■ **WHAT NEEDS TO BE DONE**: Look for "mug (royal blue)" in the entries below. Then write out exactly the line that holds it and every line after it, to the last, and nothing else.
* * * *
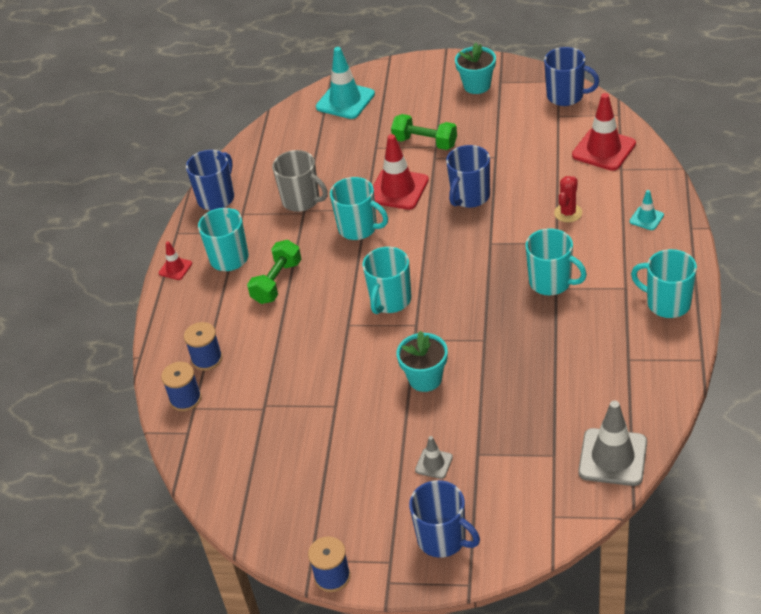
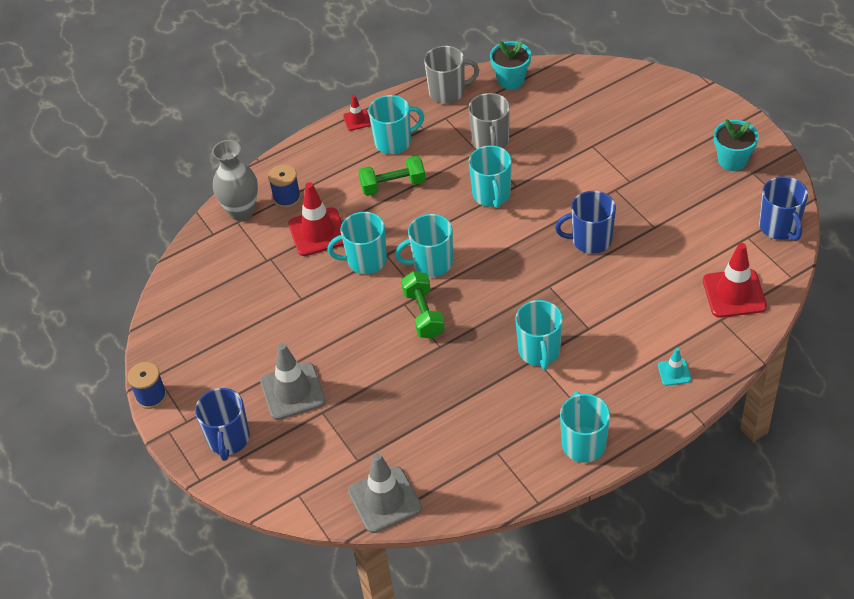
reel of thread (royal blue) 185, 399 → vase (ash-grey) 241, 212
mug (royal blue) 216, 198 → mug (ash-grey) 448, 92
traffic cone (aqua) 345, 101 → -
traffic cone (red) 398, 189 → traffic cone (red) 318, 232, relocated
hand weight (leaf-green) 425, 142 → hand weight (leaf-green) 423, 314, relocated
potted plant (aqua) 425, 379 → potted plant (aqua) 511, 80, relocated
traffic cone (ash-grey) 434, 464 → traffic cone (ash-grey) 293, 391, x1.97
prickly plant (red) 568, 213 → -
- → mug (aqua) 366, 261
* * * *
■ **RESULT OF THE EXERCISE**:
mug (royal blue) 216, 198 → mug (ash-grey) 448, 92
traffic cone (aqua) 345, 101 → -
traffic cone (red) 398, 189 → traffic cone (red) 318, 232, relocated
hand weight (leaf-green) 425, 142 → hand weight (leaf-green) 423, 314, relocated
potted plant (aqua) 425, 379 → potted plant (aqua) 511, 80, relocated
traffic cone (ash-grey) 434, 464 → traffic cone (ash-grey) 293, 391, x1.97
prickly plant (red) 568, 213 → -
- → mug (aqua) 366, 261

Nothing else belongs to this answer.